What you will do → Restate word for word the lines of the material below, from the line with "camera: 10 degrees left, 5 degrees down" to the line with "(658, 360) = (609, 314): green", both lines included, and no others.

Dataset records →
##########
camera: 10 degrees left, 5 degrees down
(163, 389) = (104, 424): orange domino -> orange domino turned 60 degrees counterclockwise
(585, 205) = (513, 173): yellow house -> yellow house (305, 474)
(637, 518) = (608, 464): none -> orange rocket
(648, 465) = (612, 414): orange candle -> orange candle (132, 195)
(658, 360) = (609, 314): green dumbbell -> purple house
##########
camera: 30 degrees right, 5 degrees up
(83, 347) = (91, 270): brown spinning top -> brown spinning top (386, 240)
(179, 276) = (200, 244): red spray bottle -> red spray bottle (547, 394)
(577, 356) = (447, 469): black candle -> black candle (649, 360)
##########
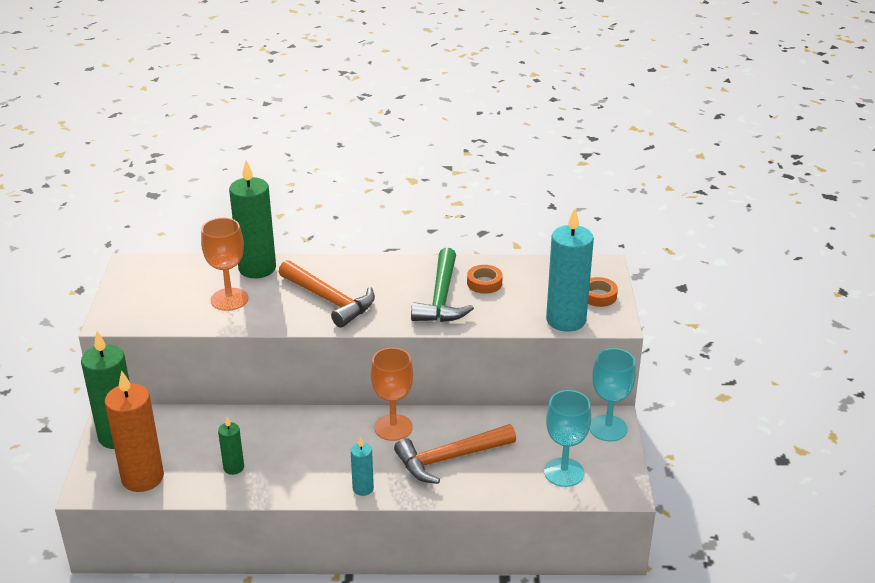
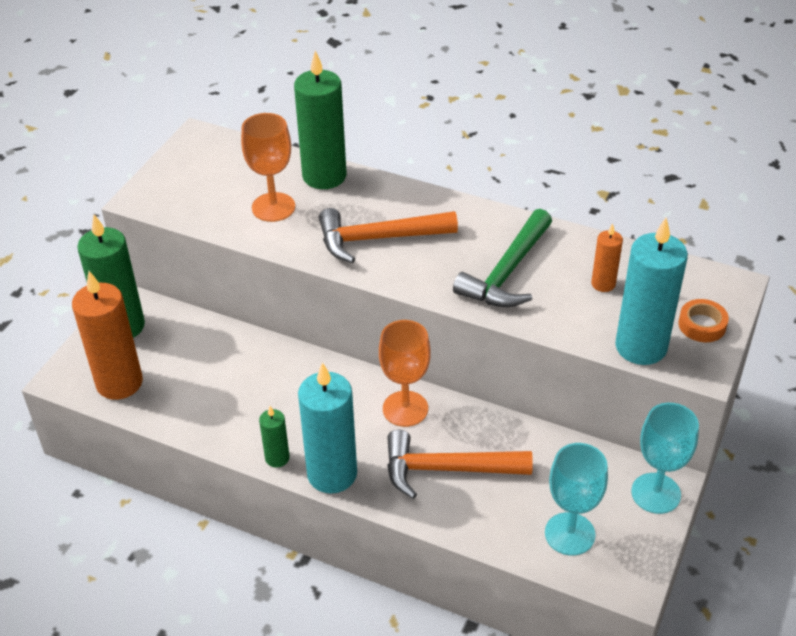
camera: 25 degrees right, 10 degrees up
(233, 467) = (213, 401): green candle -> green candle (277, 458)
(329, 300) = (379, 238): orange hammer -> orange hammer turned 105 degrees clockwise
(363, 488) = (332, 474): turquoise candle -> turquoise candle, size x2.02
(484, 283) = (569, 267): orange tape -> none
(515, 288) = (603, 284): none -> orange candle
##########
Task result →
camera: 10 degrees left, 5 degrees down
(163, 389) = (104, 424): orange domino -> orange domino turned 60 degrees counterclockwise
(585, 205) = (513, 173): yellow house -> yellow house (305, 474)
(637, 518) = (608, 464): none -> orange rocket
(648, 465) = (612, 414): orange candle -> orange candle (132, 195)
(658, 360) = (609, 314): green dumbbell -> purple house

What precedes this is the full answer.